(RECORDS SHOWN begins)

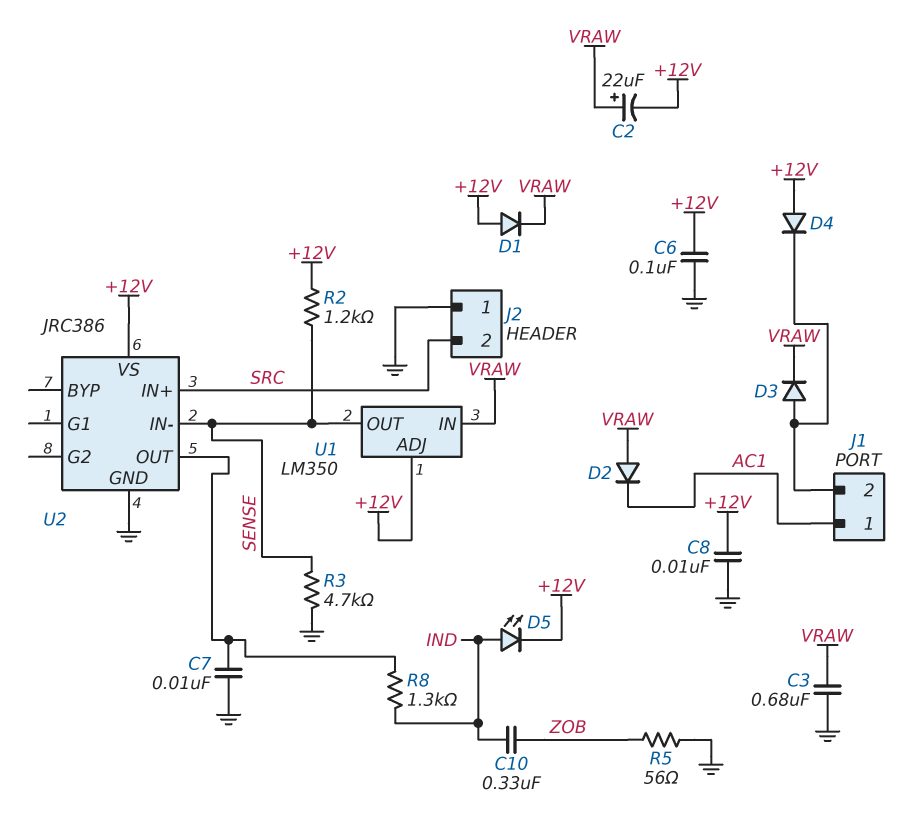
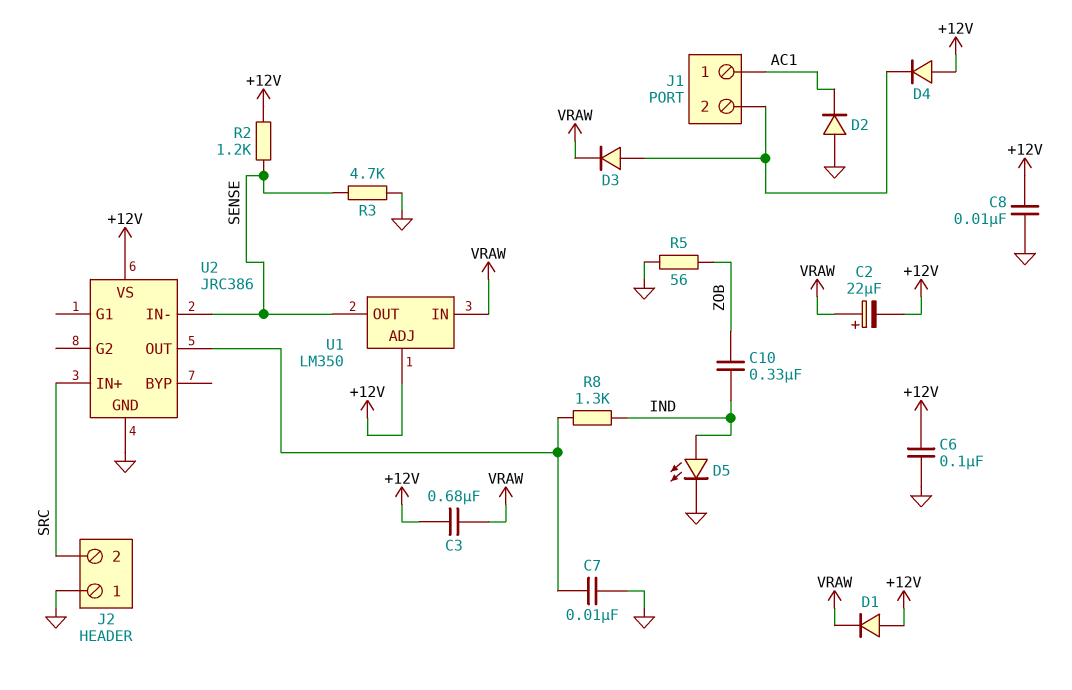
C3: 680nF (GND, VRAW) -> 680nF (+12V, VRAW)
D2: diode (A VRAW, K AC1) -> diode (A GND, K AC1)
D5: LED (A IND, K +12V) -> LED (A IND, K GND)

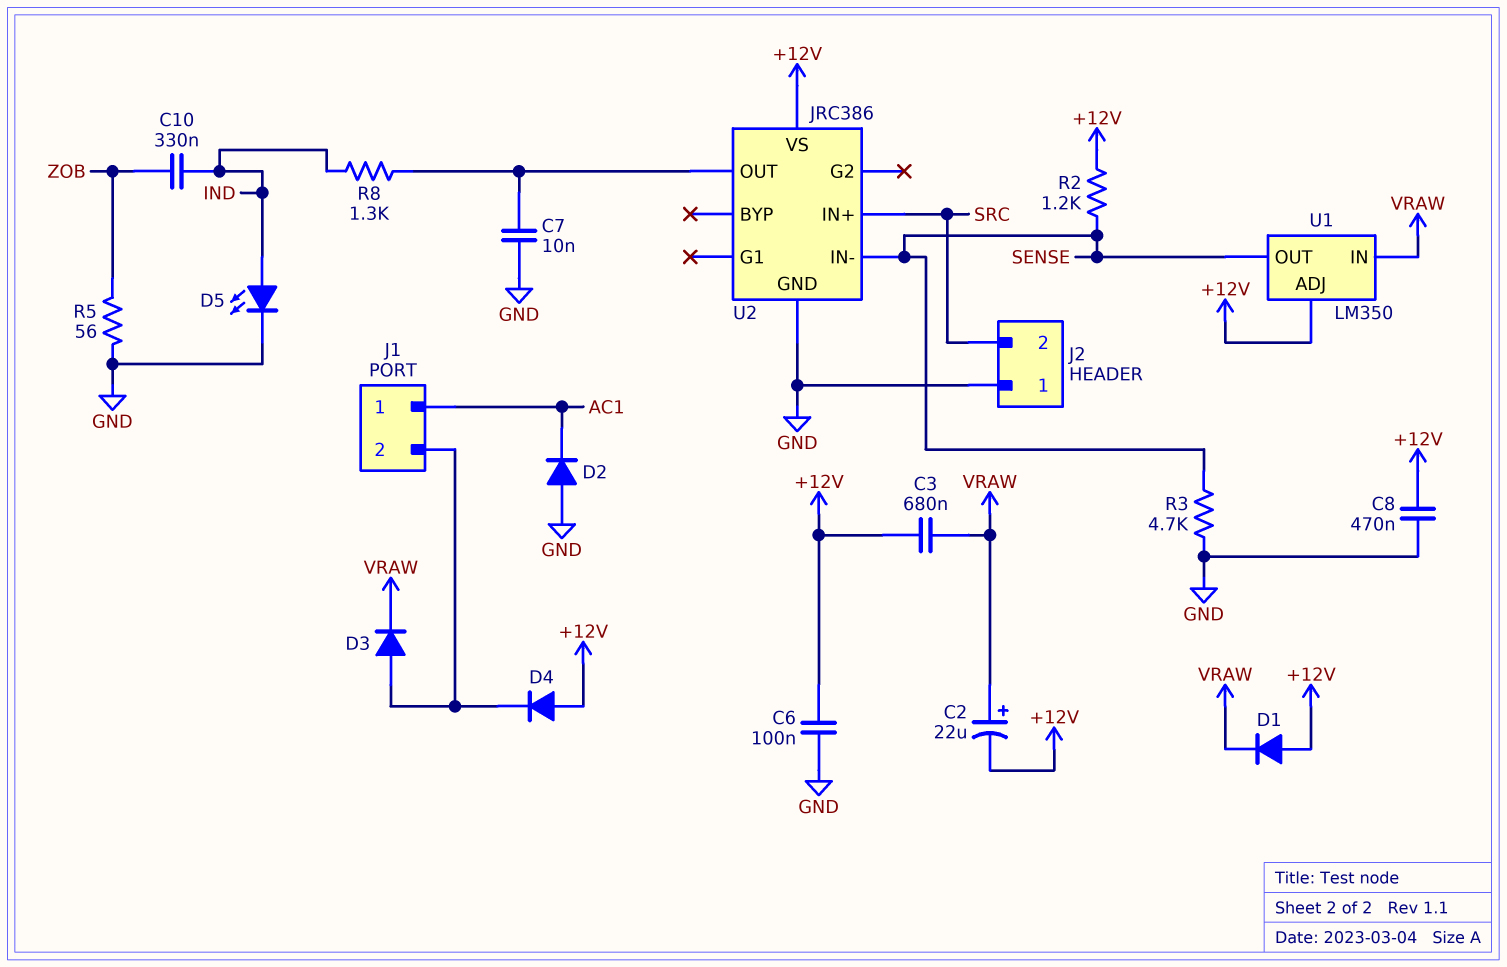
C8: 10nF (+12V, GND) -> 470nF (+12V, GND)

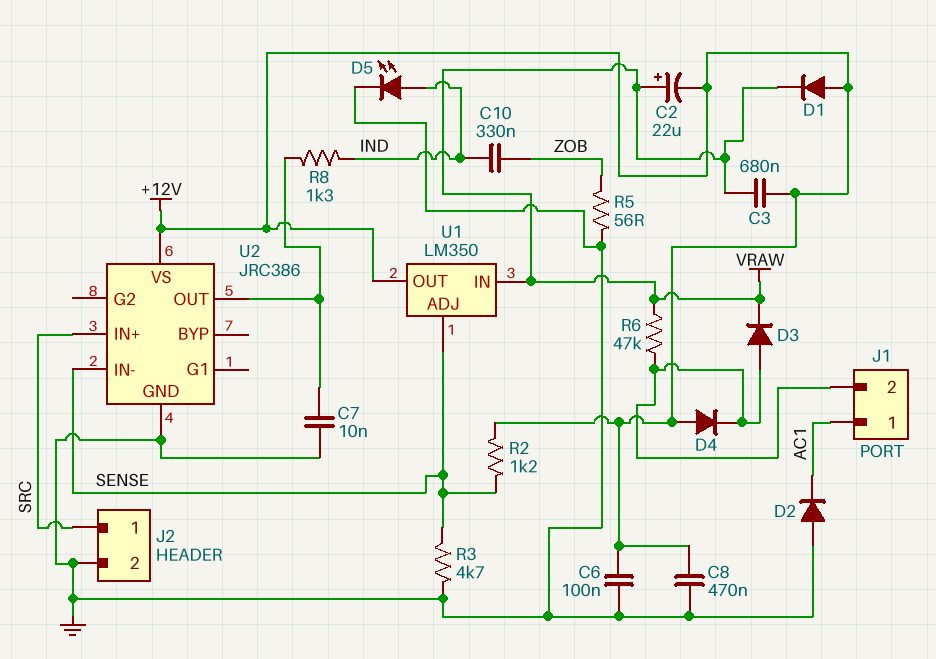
J2 pin 1: GND -> SRC
J2 pin 2: SRC -> GND
R6: none -> 47k (J1/2, VRAW)
U1 pin ADJ: +12V -> SENSE
U1 pin OUT: SENSE -> +12V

(RECORDS SHOWN ends)

_HOW TO COMPLETE THIS TASK_: Give nothing but the count of lines in the listing above that hold the string "SENSE".

_YOUR RESPONSE_: 2